● **Source data**

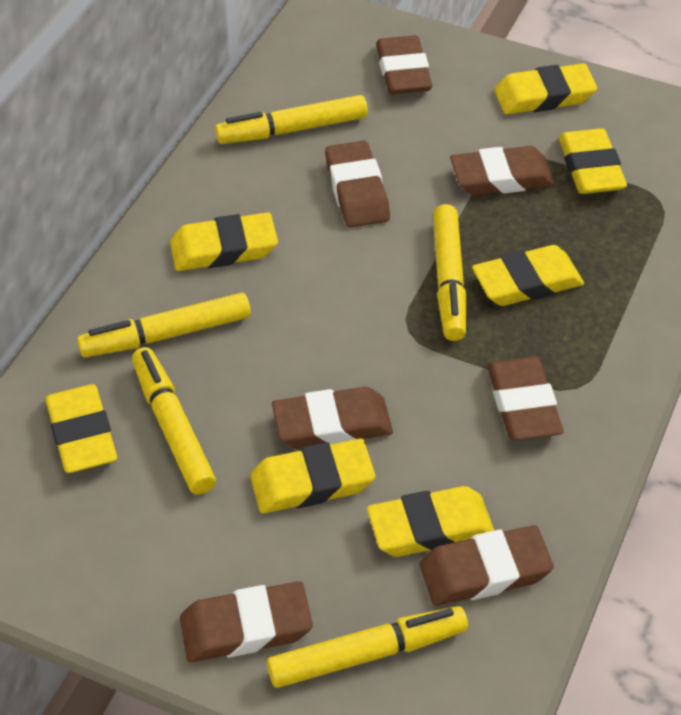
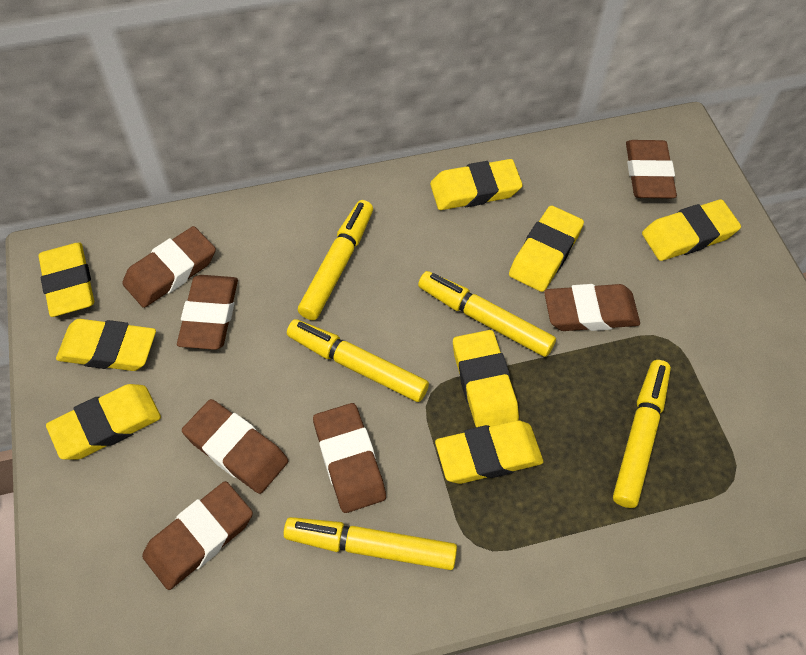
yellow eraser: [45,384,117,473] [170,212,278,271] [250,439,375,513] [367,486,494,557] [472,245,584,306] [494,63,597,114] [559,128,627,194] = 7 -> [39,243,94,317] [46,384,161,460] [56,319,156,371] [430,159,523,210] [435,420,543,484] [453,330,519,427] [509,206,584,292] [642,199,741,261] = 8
---
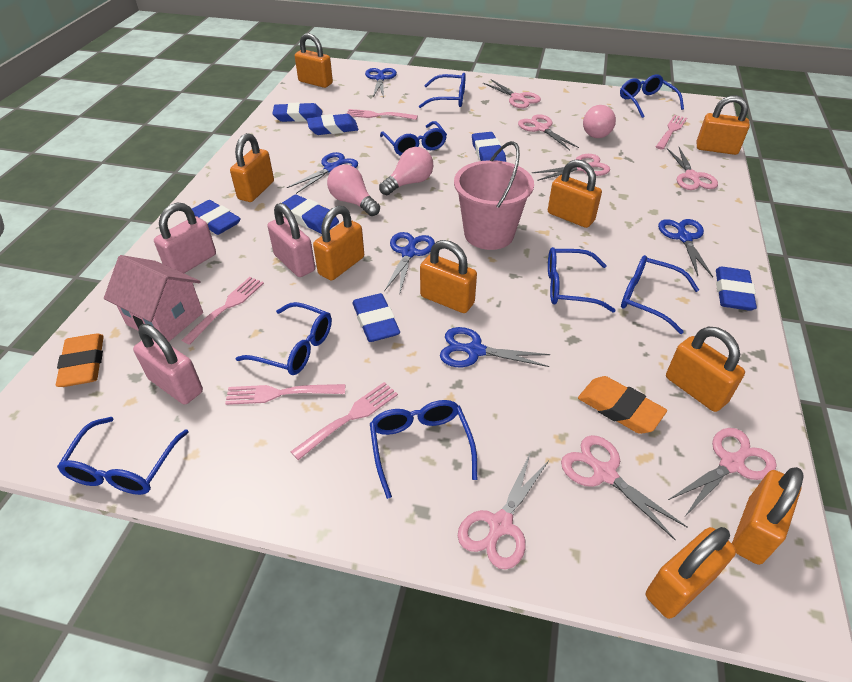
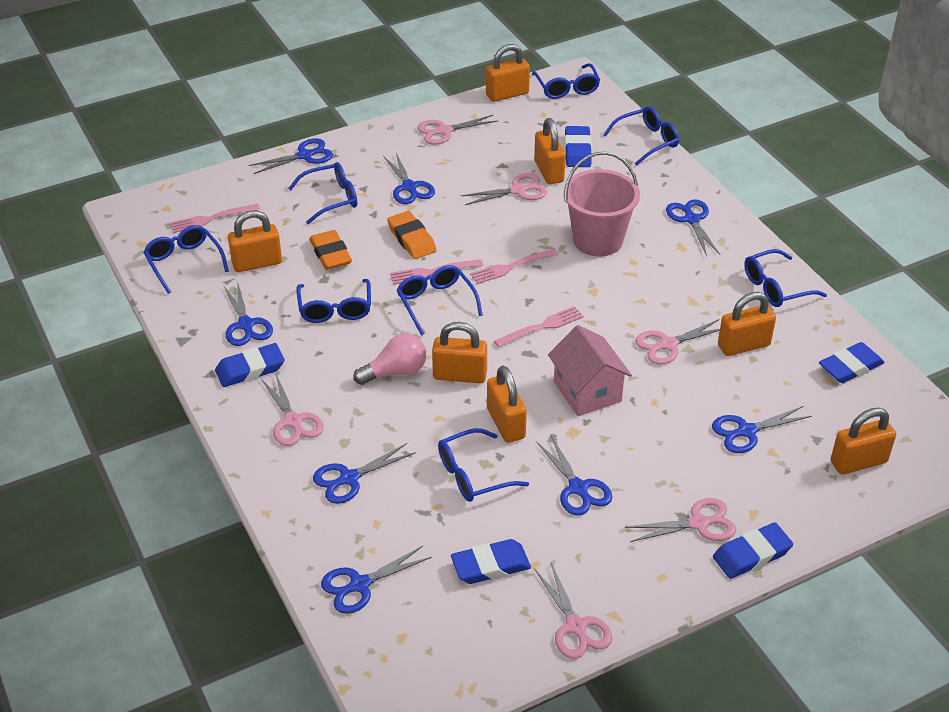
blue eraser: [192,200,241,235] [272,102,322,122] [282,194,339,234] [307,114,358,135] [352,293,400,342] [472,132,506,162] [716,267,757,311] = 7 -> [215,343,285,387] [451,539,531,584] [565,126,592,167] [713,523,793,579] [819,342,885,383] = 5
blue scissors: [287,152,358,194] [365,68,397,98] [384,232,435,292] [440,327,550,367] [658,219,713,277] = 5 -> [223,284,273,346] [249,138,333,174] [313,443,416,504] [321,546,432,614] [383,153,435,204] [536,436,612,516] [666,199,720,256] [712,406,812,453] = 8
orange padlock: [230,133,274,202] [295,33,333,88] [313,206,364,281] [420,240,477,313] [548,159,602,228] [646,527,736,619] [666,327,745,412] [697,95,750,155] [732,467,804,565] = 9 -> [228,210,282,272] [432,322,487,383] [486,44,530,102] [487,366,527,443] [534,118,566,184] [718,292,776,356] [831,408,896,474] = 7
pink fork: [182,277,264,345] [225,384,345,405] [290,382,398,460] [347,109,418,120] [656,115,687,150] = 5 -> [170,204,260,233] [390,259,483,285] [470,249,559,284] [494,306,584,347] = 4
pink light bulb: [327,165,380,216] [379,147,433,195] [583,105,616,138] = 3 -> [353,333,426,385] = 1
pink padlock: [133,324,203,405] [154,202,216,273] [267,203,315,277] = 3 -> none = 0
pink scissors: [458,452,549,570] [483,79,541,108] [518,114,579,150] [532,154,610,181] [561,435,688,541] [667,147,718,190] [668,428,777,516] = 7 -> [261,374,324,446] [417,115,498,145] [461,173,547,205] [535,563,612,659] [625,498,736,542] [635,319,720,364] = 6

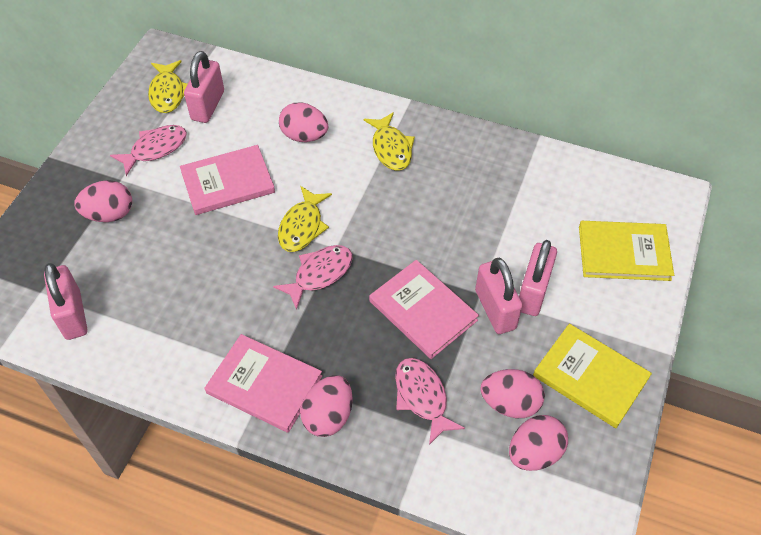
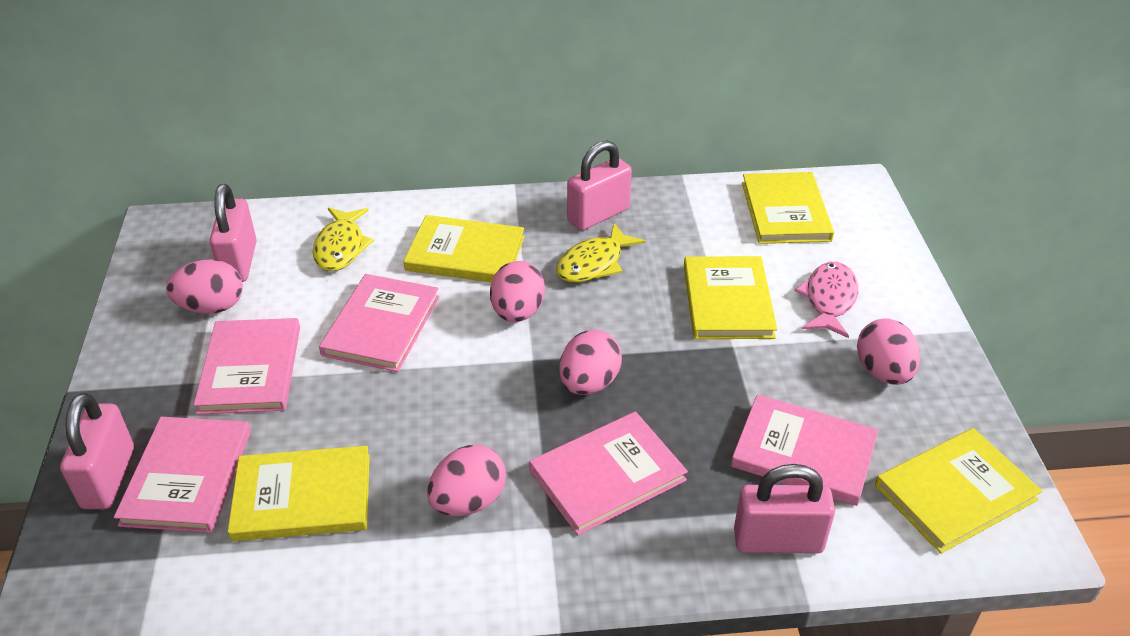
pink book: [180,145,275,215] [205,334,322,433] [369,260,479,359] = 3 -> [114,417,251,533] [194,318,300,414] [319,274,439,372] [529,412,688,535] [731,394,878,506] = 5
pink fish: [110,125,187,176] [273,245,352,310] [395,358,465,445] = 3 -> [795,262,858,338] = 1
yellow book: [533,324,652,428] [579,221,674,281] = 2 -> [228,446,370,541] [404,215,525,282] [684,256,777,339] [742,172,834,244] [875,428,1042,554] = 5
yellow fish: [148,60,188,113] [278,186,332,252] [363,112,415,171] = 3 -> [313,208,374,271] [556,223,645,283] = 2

● **Directions for this task**
Work through the entries, filtering for the string "padlock", and copy each line that holds it.

● **Completed task**
orange padlock: [230,133,274,202] [295,33,333,88] [313,206,364,281] [420,240,477,313] [548,159,602,228] [646,527,736,619] [666,327,745,412] [697,95,750,155] [732,467,804,565] = 9 -> [228,210,282,272] [432,322,487,383] [486,44,530,102] [487,366,527,443] [534,118,566,184] [718,292,776,356] [831,408,896,474] = 7
pink padlock: [133,324,203,405] [154,202,216,273] [267,203,315,277] = 3 -> none = 0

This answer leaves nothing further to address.